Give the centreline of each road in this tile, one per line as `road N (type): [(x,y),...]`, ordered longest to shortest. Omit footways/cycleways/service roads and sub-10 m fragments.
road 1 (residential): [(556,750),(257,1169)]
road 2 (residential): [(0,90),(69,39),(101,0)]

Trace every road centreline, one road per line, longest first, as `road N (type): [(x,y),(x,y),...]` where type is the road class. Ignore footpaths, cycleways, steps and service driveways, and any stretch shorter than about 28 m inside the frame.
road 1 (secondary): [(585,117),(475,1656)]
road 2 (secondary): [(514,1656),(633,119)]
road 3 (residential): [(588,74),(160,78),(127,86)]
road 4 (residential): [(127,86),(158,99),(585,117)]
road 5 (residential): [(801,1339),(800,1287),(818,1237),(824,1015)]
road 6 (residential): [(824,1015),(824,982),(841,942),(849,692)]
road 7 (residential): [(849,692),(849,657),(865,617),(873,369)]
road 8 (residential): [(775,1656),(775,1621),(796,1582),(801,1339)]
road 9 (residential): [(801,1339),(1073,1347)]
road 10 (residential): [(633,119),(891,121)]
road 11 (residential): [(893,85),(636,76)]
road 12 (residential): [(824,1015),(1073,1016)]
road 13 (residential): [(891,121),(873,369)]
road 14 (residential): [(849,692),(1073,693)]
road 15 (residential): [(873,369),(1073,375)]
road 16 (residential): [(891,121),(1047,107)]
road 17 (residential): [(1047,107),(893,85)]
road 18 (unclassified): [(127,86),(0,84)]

- - -

- **YOUR OBJECTIVE**: Restate every record exactly, leaving nothing out.

- **TASK SOLUTION**:
Give the centreline of each road in this tile, one per line as `road N (type): [(x,y),...]`, ordered longest to shortest. Omit footways/cycleways/service roads and sub-10 m fragments.
road 1 (residential): [(556,750),(257,1169)]
road 2 (residential): [(0,90),(69,39),(101,0)]

Trace every road centreline, one road per line, longest first, as `road N (type): [(x,y),(x,y),...]` where type is the road class. Ignore footpaths, cycleways, steps and service driveways, and any stretch shorter than about 28 m inside the frame.
road 1 (secondary): [(585,117),(475,1656)]
road 2 (secondary): [(514,1656),(633,119)]
road 3 (residential): [(588,74),(160,78),(127,86)]
road 4 (residential): [(127,86),(158,99),(585,117)]
road 5 (residential): [(801,1339),(800,1287),(818,1237),(824,1015)]
road 6 (residential): [(824,1015),(824,982),(841,942),(849,692)]
road 7 (residential): [(849,692),(849,657),(865,617),(873,369)]
road 8 (residential): [(775,1656),(775,1621),(796,1582),(801,1339)]
road 9 (residential): [(801,1339),(1073,1347)]
road 10 (residential): [(633,119),(891,121)]
road 11 (residential): [(893,85),(636,76)]
road 12 (residential): [(824,1015),(1073,1016)]
road 13 (residential): [(891,121),(873,369)]
road 14 (residential): [(849,692),(1073,693)]
road 15 (residential): [(873,369),(1073,375)]
road 16 (residential): [(891,121),(1047,107)]
road 17 (residential): [(1047,107),(893,85)]
road 18 (unclassified): [(127,86),(0,84)]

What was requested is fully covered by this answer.